- Collected data -
______________________________

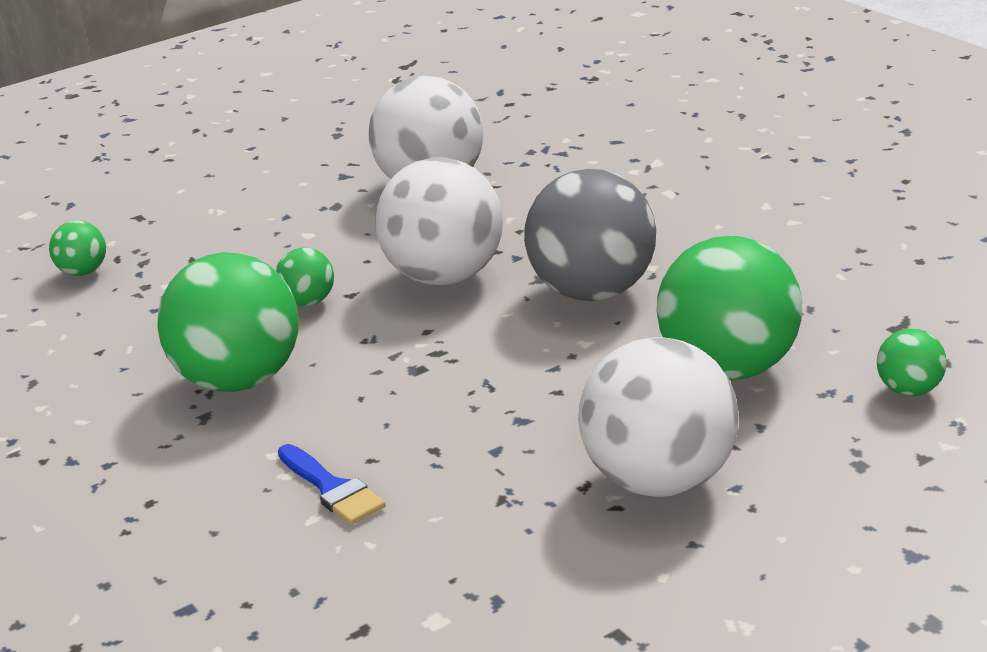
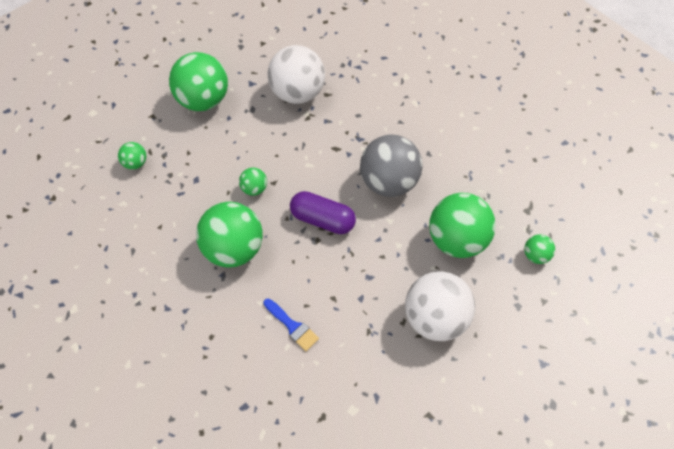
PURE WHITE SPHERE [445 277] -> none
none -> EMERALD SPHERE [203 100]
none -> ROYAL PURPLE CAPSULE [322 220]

______________________________

- What is being asked -
Scan the material above for the string "SPHERE", returning each line that contains it.

- Reply to the exercise -
PURE WHITE SPHERE [445 277] -> none
none -> EMERALD SPHERE [203 100]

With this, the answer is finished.